◆ PROMPT ◆
Find and copy each line of the data that includes "grey".

[Before-and-after object listings]
◇ ◇ ◇ ◇
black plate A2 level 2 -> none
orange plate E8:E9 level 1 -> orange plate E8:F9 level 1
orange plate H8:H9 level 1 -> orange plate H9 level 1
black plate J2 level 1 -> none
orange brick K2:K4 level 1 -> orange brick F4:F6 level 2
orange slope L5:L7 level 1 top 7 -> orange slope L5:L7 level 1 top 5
◇ ◇ ◇ ◇
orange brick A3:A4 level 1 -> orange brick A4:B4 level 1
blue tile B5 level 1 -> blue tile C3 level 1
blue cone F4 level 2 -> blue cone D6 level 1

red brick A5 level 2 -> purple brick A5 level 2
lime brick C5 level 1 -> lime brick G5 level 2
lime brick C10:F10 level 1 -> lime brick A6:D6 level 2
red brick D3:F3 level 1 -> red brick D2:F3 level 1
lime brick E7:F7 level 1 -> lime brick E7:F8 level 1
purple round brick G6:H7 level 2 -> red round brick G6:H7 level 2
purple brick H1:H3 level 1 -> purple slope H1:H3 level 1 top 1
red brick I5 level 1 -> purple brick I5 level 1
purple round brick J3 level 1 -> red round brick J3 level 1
◇ ◇ ◇ ◇
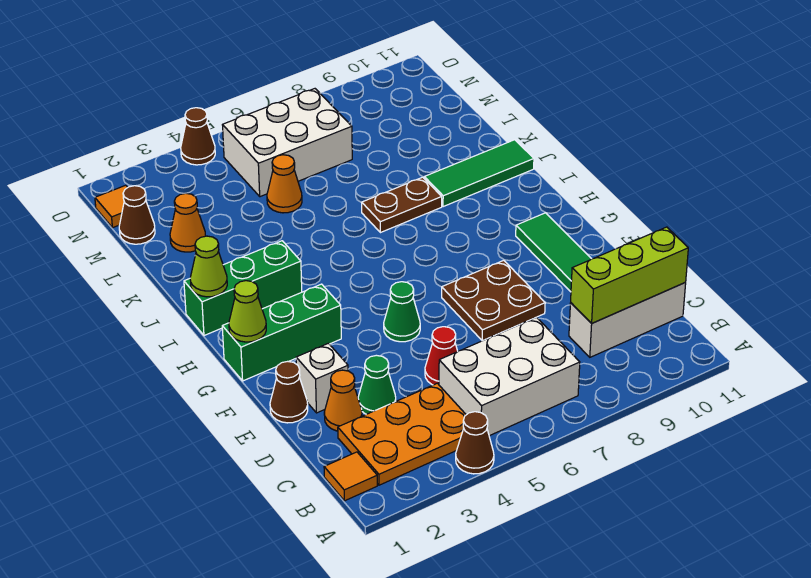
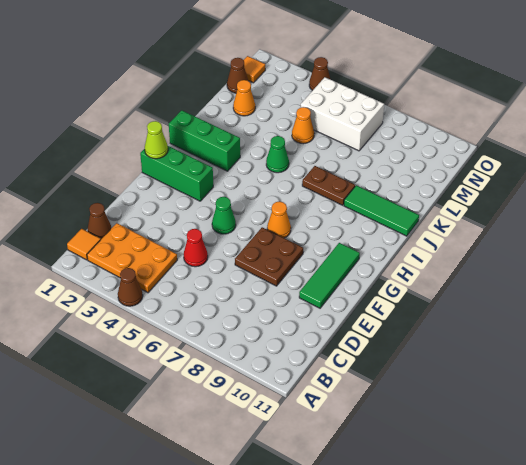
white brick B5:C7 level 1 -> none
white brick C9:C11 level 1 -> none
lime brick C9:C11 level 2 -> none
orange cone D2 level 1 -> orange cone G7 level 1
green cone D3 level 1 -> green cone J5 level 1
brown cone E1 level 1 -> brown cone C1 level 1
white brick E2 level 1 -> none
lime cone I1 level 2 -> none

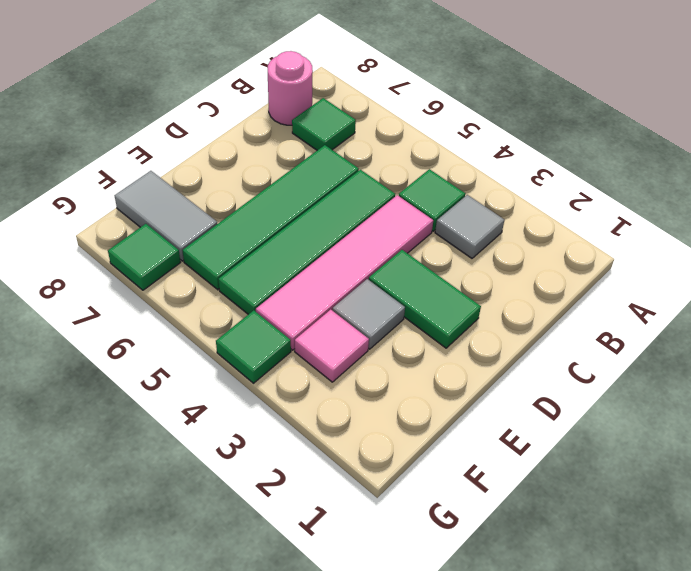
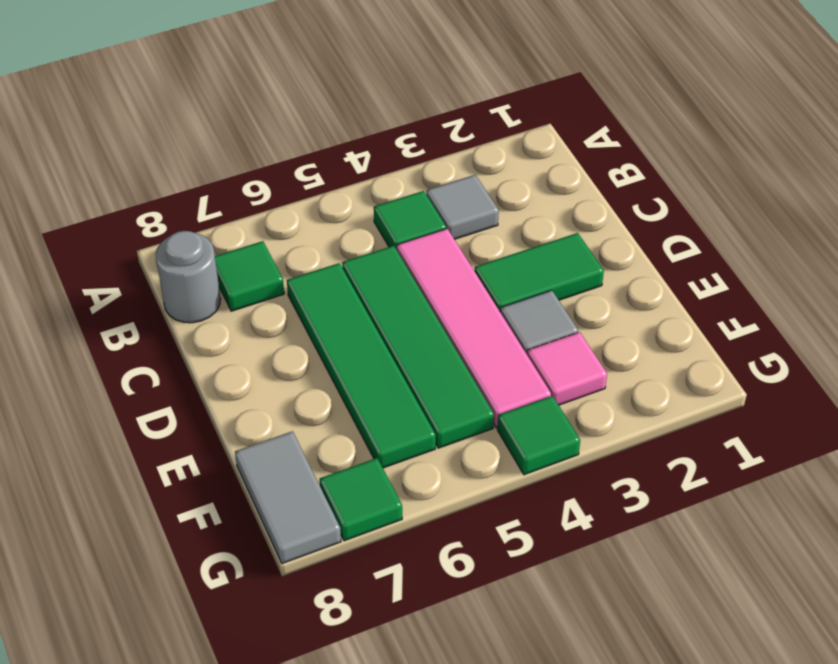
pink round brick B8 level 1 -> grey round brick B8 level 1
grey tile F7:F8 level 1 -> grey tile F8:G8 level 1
◇ ◇ ◇ ◇
◆ SOLUTION TO THE PROBLEM ◆
pink round brick B8 level 1 -> grey round brick B8 level 1
grey tile F7:F8 level 1 -> grey tile F8:G8 level 1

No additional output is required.